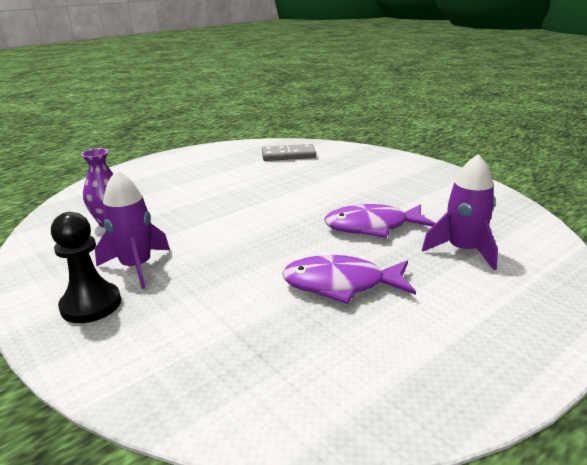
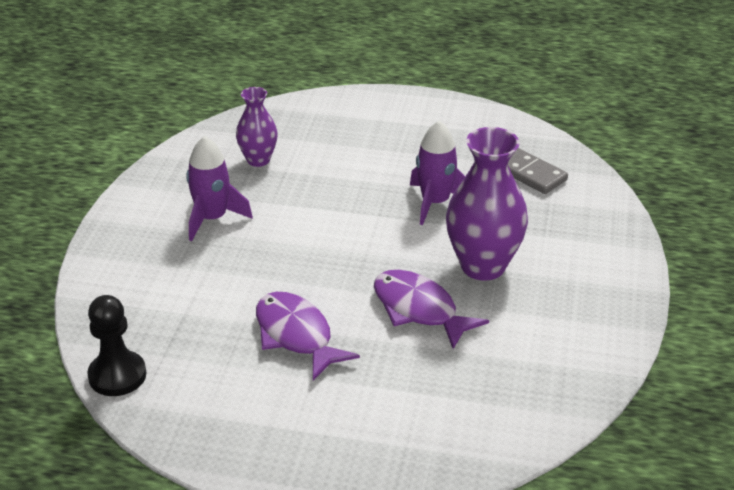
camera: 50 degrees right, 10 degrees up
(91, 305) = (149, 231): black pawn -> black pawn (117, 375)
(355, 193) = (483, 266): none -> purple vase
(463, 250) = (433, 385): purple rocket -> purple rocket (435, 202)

Description of the task: Starting at the line that contains "(91, 305) = (149, 231): black", output every remaining line of the data exactly, and stop after the last one.

Solution below:
(91, 305) = (149, 231): black pawn -> black pawn (117, 375)
(355, 193) = (483, 266): none -> purple vase
(463, 250) = (433, 385): purple rocket -> purple rocket (435, 202)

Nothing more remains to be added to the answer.